◆ The problem
Print the listing below exactly, minus its pictures.

════════

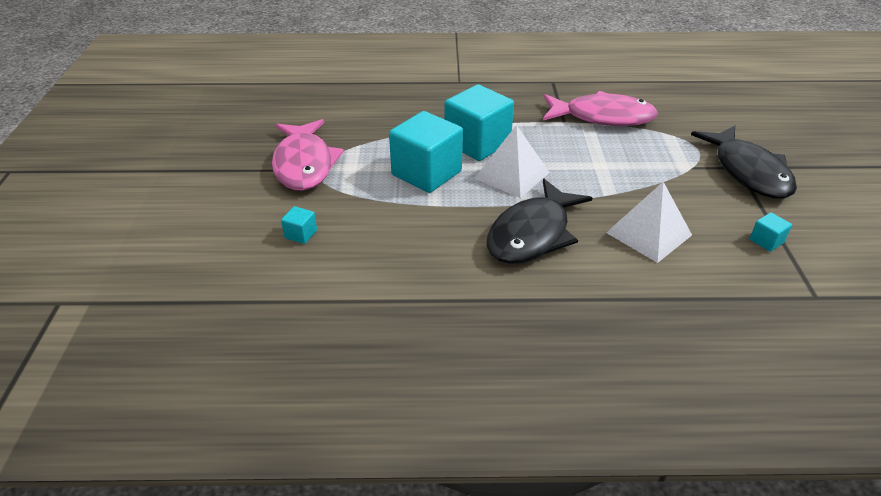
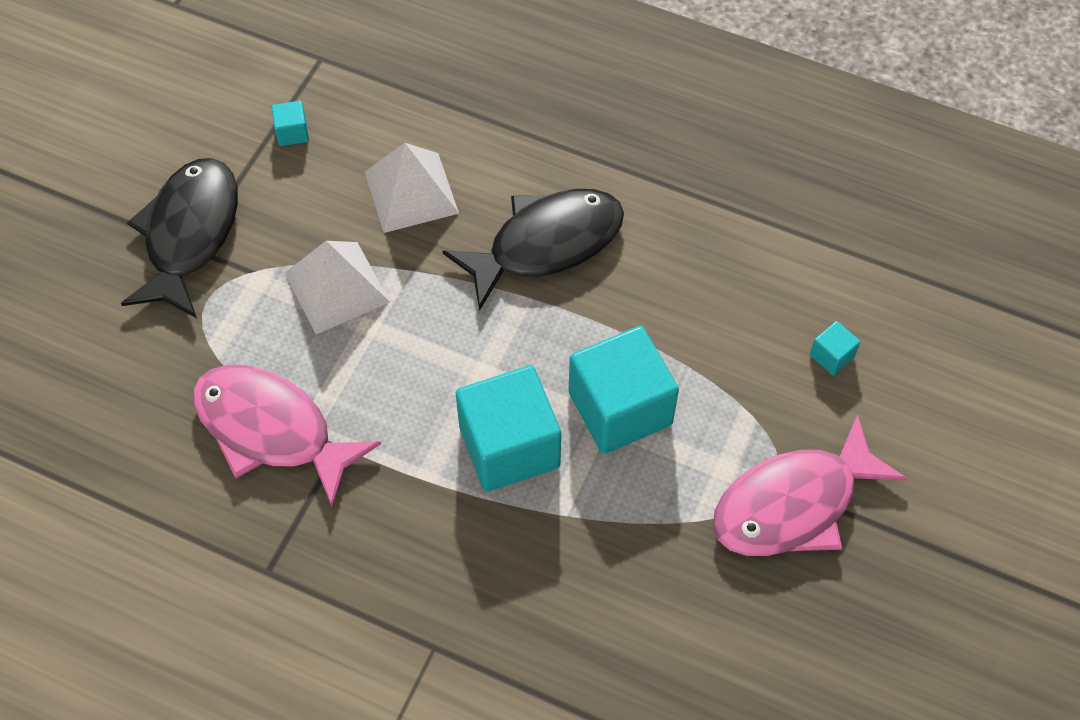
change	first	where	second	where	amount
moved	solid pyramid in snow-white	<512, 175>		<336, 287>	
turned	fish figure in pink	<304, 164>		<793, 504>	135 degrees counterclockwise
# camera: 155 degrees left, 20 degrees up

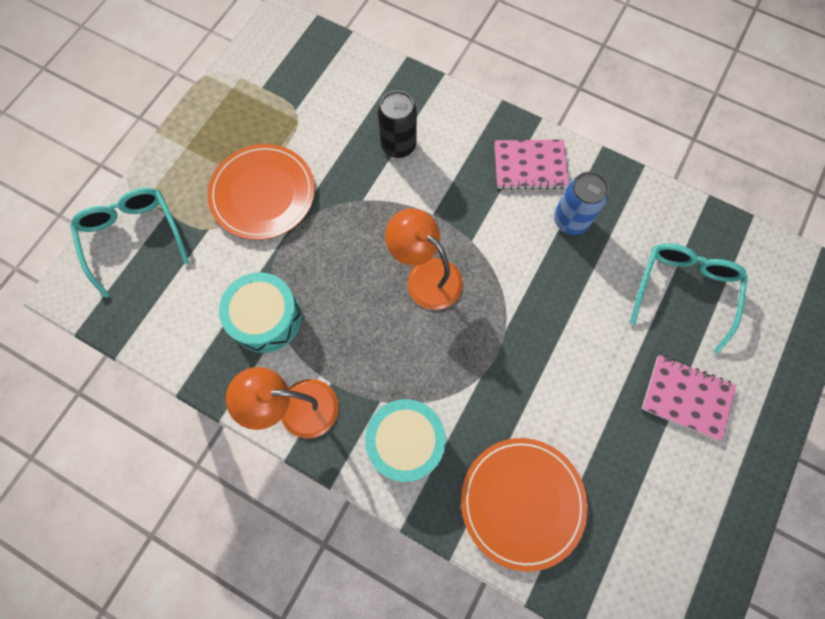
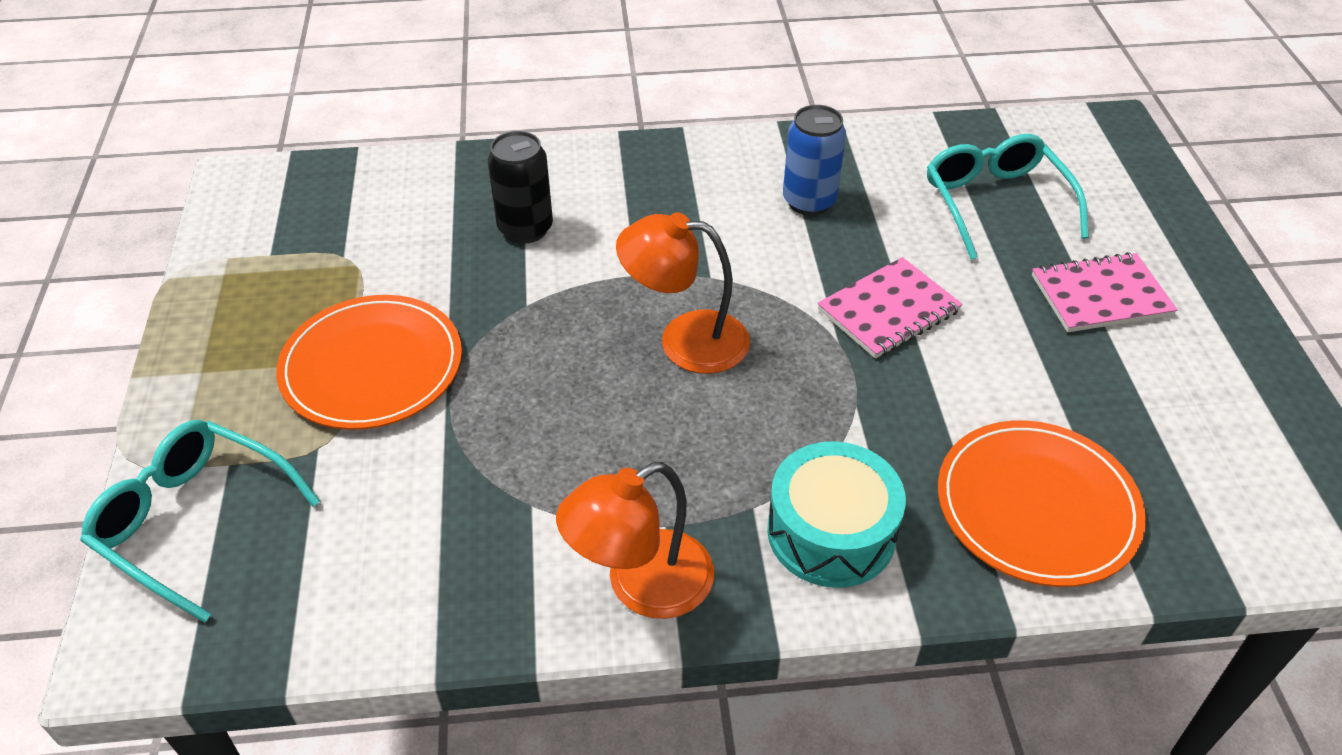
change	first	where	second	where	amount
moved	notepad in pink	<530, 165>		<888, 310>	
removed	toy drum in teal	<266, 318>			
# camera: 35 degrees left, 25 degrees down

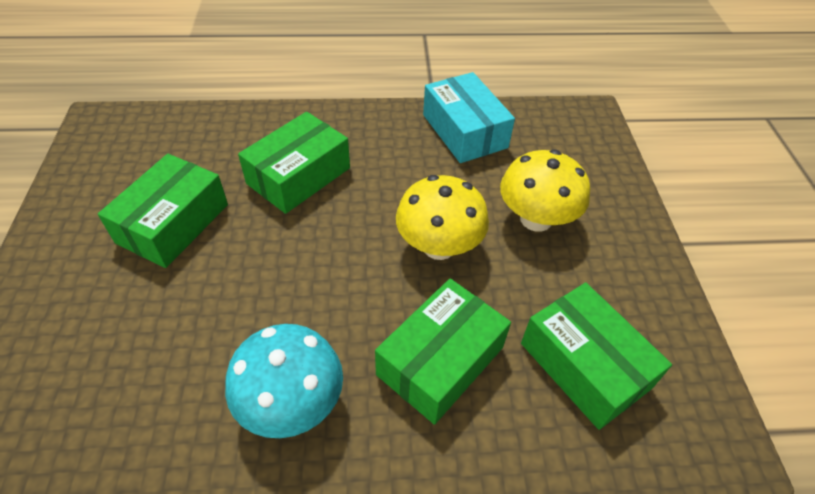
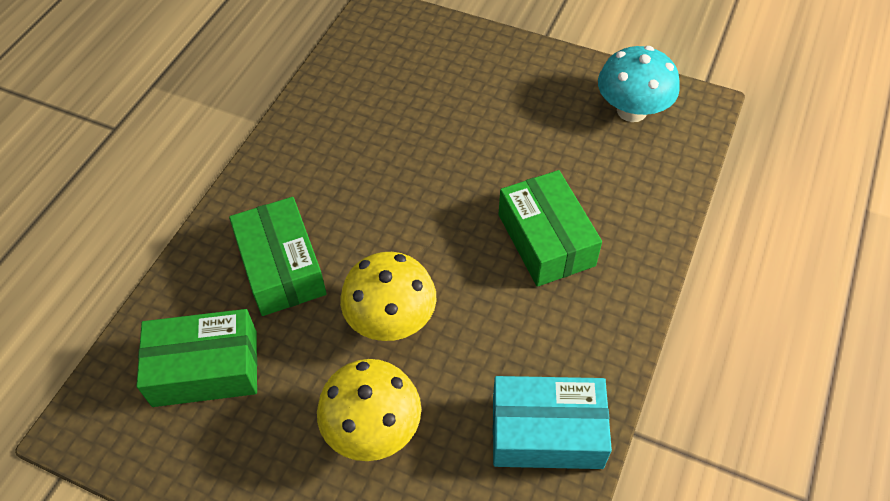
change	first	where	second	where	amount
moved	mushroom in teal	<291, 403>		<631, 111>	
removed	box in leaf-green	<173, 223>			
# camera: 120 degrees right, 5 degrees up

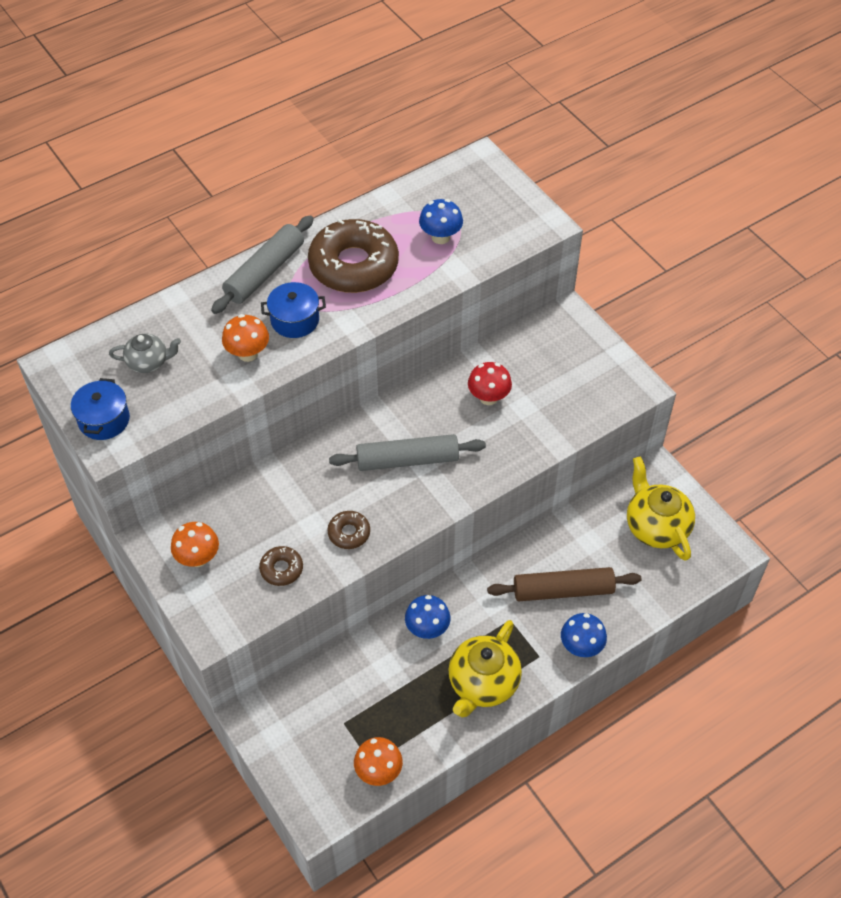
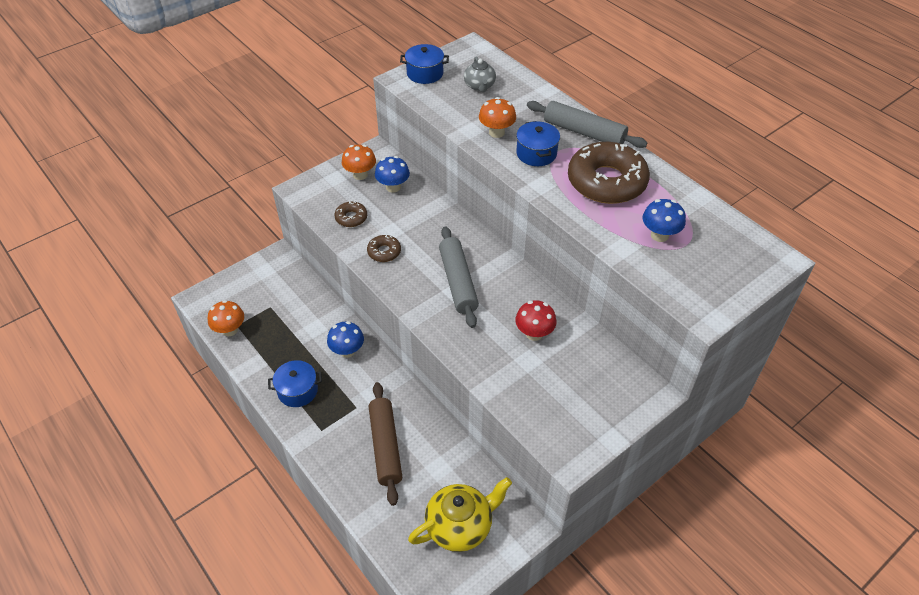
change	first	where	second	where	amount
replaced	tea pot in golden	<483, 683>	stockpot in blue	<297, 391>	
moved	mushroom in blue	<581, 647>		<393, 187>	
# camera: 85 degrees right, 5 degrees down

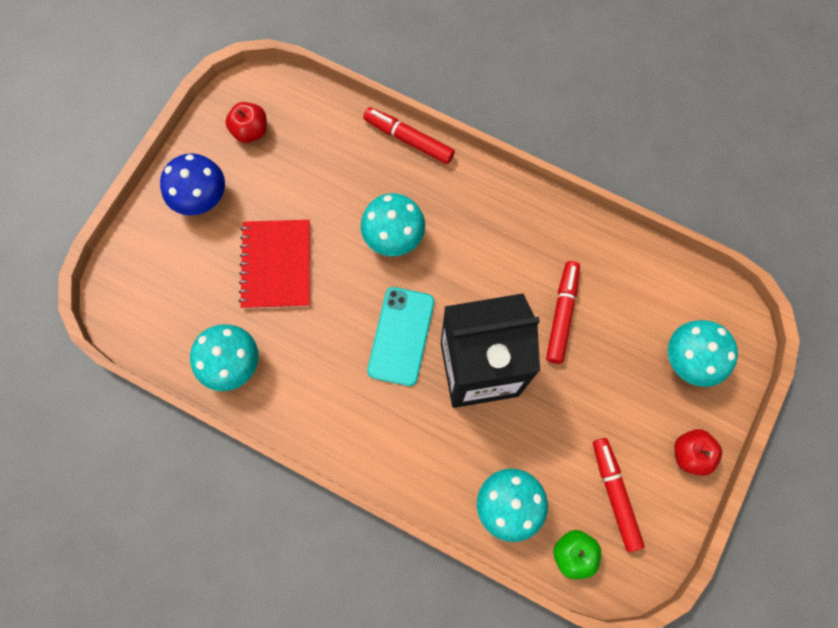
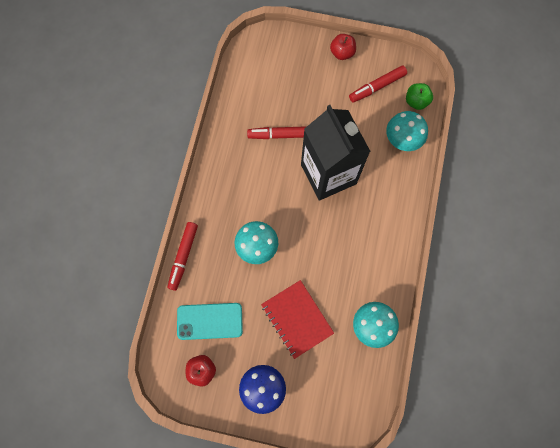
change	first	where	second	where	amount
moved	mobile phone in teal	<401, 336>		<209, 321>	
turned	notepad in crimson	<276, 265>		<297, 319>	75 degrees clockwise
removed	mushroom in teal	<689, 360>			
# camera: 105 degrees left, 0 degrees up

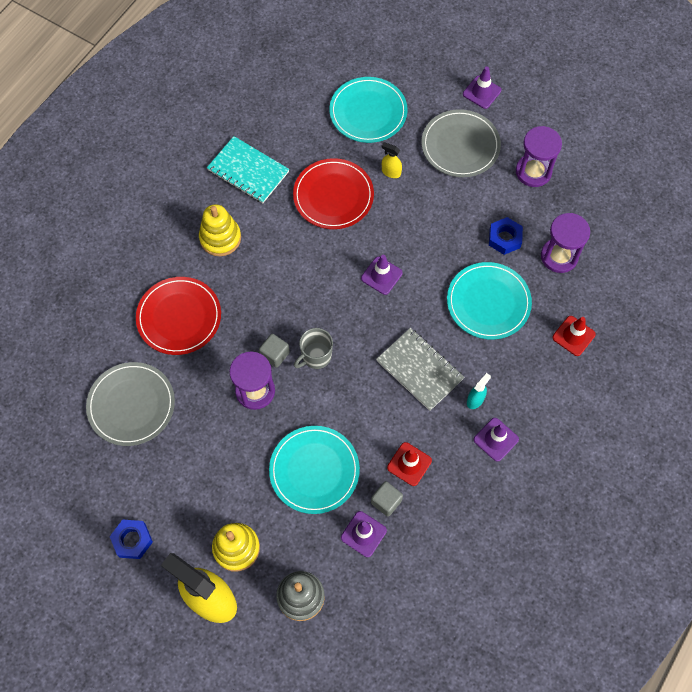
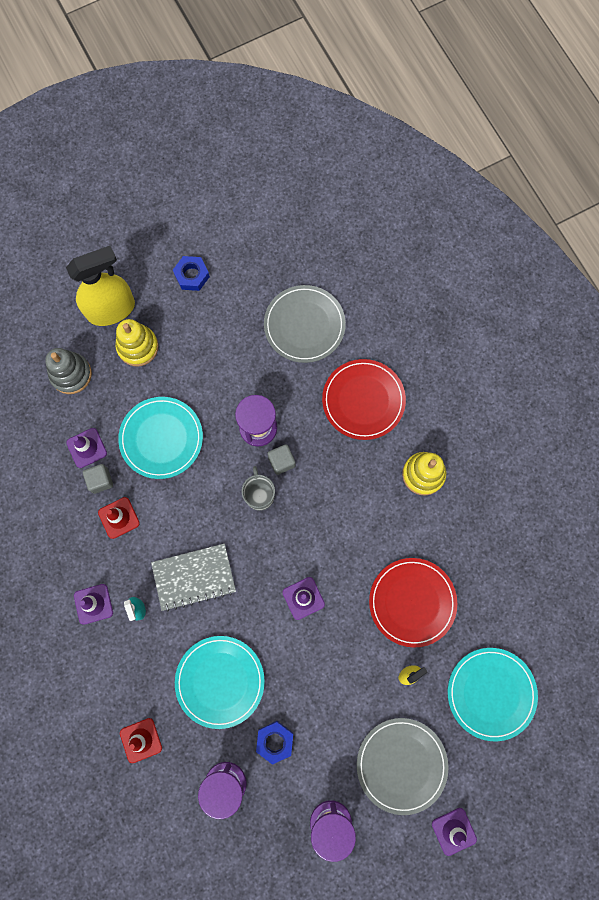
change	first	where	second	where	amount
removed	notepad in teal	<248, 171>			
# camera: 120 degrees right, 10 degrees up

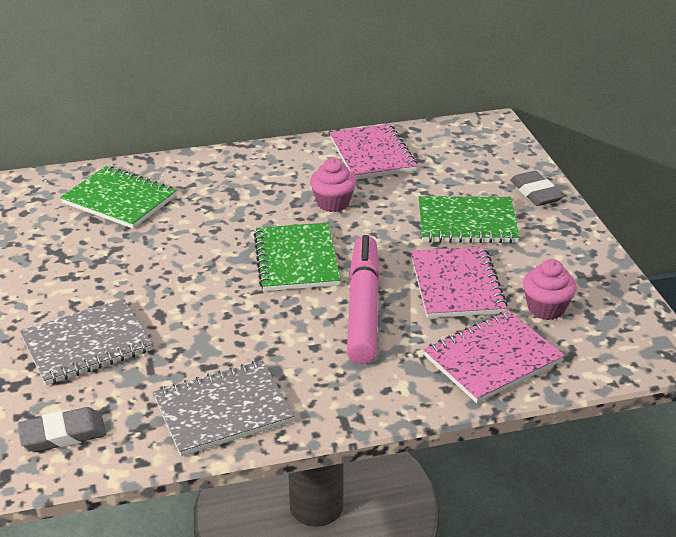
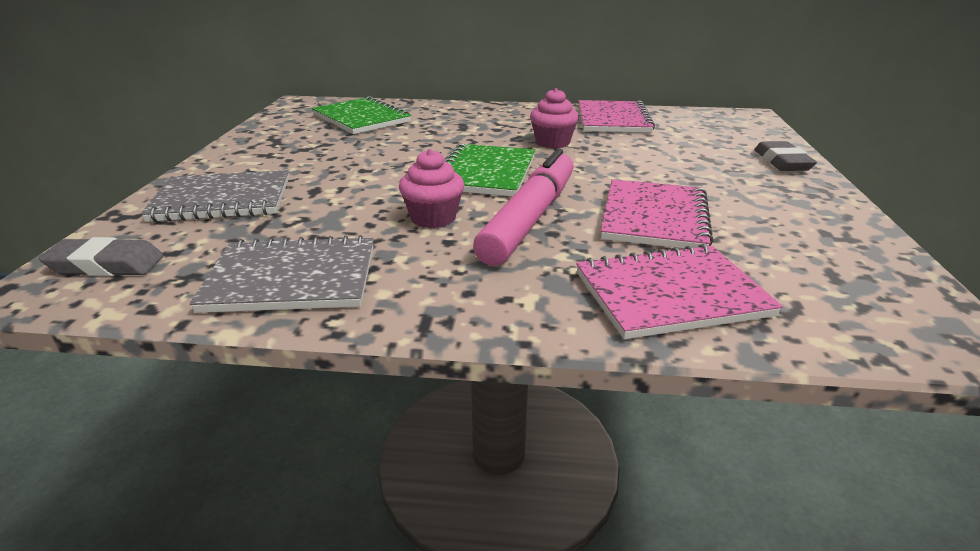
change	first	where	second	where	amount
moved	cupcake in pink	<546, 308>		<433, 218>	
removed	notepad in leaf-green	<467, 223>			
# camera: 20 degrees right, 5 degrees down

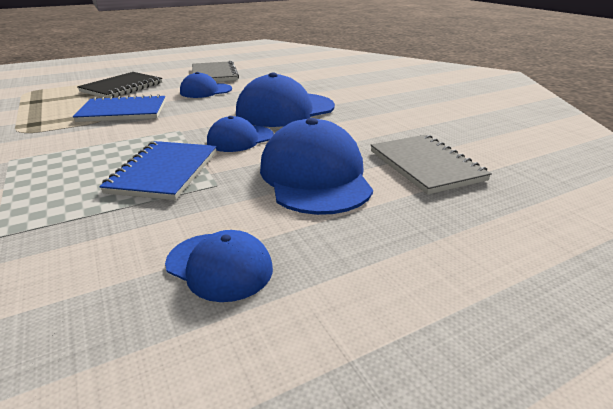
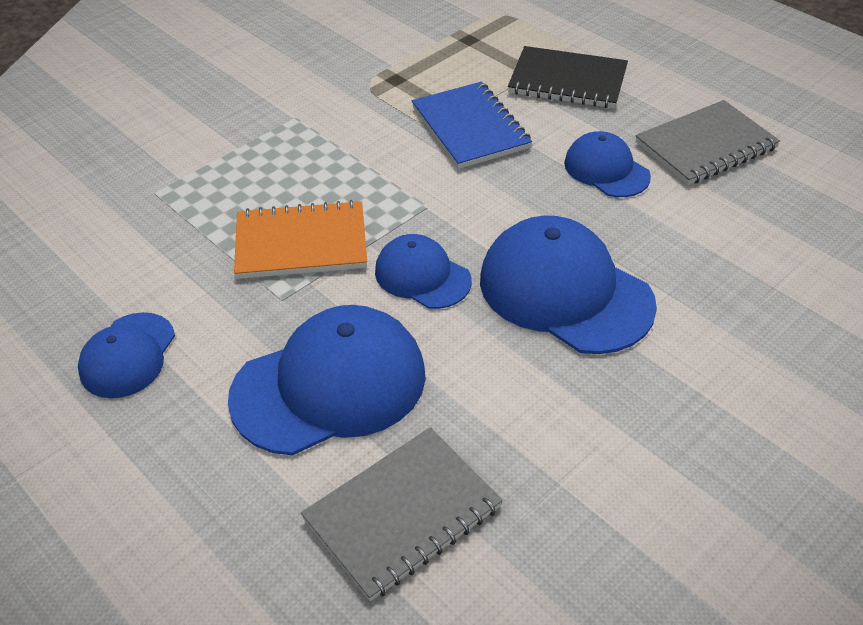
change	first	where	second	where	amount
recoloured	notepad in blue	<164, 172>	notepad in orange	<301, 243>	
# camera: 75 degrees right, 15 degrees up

════════

◆ Exercise result
change	first	where	second	where	amount
moved	solid pyramid in snow-white	<512, 175>		<336, 287>	
turned	fish figure in pink	<304, 164>		<793, 504>	135 degrees counterclockwise
# camera: 155 degrees left, 20 degrees up

change	first	where	second	where	amount
moved	notepad in pink	<530, 165>		<888, 310>	
removed	toy drum in teal	<266, 318>			
# camera: 35 degrees left, 25 degrees down

change	first	where	second	where	amount
moved	mushroom in teal	<291, 403>		<631, 111>	
removed	box in leaf-green	<173, 223>			
# camera: 120 degrees right, 5 degrees up

change	first	where	second	where	amount
replaced	tea pot in golden	<483, 683>	stockpot in blue	<297, 391>	
moved	mushroom in blue	<581, 647>		<393, 187>	
# camera: 85 degrees right, 5 degrees down

change	first	where	second	where	amount
moved	mobile phone in teal	<401, 336>		<209, 321>	
turned	notepad in crimson	<276, 265>		<297, 319>	75 degrees clockwise
removed	mushroom in teal	<689, 360>			
# camera: 105 degrees left, 0 degrees up

change	first	where	second	where	amount
removed	notepad in teal	<248, 171>			
# camera: 120 degrees right, 10 degrees up

change	first	where	second	where	amount
moved	cupcake in pink	<546, 308>		<433, 218>	
removed	notepad in leaf-green	<467, 223>			
# camera: 20 degrees right, 5 degrees down

change	first	where	second	where	amount
recoloured	notepad in blue	<164, 172>	notepad in orange	<301, 243>	
# camera: 75 degrees right, 15 degrees up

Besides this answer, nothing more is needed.